• [Exercise brief] Repeat, word for word, all the data that follows, and exclude the pictures.

• [Stored data]
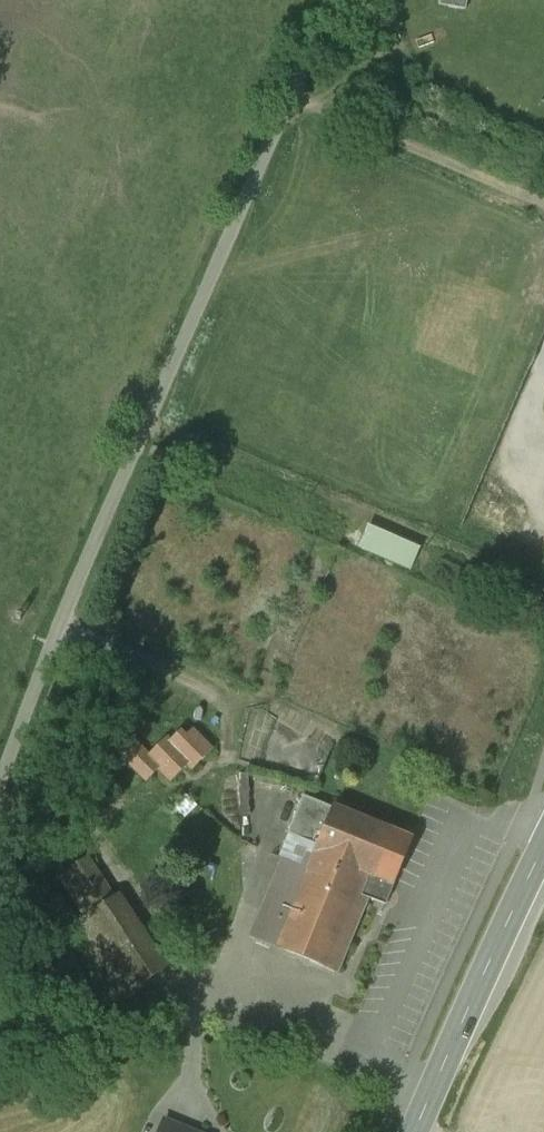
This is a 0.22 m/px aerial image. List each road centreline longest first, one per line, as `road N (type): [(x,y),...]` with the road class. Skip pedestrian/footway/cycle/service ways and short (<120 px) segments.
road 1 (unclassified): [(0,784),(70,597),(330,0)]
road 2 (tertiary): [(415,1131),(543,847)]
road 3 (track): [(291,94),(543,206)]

• [Solution below]
This is a 0.22 m/px aerial image. List each road centreline longest first, one per line, as `road N (type): [(x,y),...]` with the road class. Skip pedestrian/footway/cycle/service ways and short (<120 px) segments.
road 1 (unclassified): [(0,784),(70,597),(330,0)]
road 2 (tertiary): [(415,1131),(543,847)]
road 3 (track): [(291,94),(543,206)]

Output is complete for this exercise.